* EXERCISE OBJECTIVE *
Retype, without alteration, each line from the line containing "D2: diode 1N4148" to the final line of the records.

* DATA PROVIDED *
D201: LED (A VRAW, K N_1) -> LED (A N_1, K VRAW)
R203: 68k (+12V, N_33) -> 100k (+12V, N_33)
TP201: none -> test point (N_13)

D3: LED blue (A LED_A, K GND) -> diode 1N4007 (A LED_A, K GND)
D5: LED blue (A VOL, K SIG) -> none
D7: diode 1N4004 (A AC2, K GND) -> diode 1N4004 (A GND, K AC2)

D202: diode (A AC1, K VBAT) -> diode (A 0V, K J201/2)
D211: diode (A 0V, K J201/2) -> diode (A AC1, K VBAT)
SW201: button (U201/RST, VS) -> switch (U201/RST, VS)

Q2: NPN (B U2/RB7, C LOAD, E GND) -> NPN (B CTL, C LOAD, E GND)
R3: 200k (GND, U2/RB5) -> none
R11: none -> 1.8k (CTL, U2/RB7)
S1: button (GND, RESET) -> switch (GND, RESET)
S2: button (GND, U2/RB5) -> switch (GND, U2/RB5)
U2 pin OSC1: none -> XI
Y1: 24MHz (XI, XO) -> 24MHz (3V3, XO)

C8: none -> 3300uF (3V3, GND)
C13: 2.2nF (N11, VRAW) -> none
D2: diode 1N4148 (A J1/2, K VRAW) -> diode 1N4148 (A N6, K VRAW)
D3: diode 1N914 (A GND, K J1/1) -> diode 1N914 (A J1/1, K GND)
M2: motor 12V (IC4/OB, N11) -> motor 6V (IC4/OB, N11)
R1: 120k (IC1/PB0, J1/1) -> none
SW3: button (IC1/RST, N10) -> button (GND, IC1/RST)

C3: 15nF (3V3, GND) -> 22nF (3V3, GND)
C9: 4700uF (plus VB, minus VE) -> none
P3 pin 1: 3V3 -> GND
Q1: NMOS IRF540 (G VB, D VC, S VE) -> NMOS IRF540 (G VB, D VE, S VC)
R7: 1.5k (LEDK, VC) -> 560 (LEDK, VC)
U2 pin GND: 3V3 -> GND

* PROBLEM SOLUTION *
D2: diode 1N4148 (A J1/2, K VRAW) -> diode 1N4148 (A N6, K VRAW)
D3: diode 1N914 (A GND, K J1/1) -> diode 1N914 (A J1/1, K GND)
M2: motor 12V (IC4/OB, N11) -> motor 6V (IC4/OB, N11)
R1: 120k (IC1/PB0, J1/1) -> none
SW3: button (IC1/RST, N10) -> button (GND, IC1/RST)

C3: 15nF (3V3, GND) -> 22nF (3V3, GND)
C9: 4700uF (plus VB, minus VE) -> none
P3 pin 1: 3V3 -> GND
Q1: NMOS IRF540 (G VB, D VC, S VE) -> NMOS IRF540 (G VB, D VE, S VC)
R7: 1.5k (LEDK, VC) -> 560 (LEDK, VC)
U2 pin GND: 3V3 -> GND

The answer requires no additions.